### Stored data:
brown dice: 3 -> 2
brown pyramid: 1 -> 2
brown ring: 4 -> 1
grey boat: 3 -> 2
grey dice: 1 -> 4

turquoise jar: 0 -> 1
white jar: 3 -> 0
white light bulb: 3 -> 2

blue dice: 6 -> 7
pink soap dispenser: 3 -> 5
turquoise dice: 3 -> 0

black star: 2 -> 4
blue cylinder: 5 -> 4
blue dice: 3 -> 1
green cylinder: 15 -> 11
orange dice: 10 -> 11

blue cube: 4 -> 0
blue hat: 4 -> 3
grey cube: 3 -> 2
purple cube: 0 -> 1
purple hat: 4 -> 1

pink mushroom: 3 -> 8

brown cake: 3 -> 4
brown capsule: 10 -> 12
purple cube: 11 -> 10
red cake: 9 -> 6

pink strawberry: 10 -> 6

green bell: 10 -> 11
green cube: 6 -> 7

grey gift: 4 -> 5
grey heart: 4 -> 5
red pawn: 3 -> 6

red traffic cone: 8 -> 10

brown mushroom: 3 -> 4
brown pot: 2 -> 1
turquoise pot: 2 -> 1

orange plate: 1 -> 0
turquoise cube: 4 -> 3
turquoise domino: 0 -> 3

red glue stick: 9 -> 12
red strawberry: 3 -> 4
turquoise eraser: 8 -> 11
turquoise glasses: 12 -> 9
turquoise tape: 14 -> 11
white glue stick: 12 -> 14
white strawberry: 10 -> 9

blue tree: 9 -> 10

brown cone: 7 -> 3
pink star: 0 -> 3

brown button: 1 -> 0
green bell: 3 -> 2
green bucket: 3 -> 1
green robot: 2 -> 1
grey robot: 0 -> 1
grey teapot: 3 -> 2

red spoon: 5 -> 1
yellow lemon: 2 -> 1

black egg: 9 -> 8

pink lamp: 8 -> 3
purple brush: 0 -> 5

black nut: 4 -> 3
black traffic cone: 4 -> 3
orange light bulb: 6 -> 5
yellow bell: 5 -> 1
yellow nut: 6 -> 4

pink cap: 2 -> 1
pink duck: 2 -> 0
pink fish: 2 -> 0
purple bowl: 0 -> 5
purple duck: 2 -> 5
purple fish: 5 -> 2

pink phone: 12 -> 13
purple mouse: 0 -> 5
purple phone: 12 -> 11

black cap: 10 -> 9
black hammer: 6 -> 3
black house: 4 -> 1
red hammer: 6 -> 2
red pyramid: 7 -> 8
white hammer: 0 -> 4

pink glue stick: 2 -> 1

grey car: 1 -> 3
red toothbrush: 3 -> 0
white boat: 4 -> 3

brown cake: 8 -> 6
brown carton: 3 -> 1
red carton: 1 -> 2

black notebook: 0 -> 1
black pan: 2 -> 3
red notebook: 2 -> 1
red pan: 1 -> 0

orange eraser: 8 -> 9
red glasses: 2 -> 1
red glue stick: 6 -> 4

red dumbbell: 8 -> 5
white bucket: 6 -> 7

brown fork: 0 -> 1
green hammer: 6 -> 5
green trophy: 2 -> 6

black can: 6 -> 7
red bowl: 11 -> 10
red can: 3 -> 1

### Exercise details:
What lines of the preceding data include the string "turquoise"? Pull them out.

### Response area:
turquoise jar: 0 -> 1
turquoise dice: 3 -> 0
turquoise pot: 2 -> 1
turquoise cube: 4 -> 3
turquoise domino: 0 -> 3
turquoise eraser: 8 -> 11
turquoise glasses: 12 -> 9
turquoise tape: 14 -> 11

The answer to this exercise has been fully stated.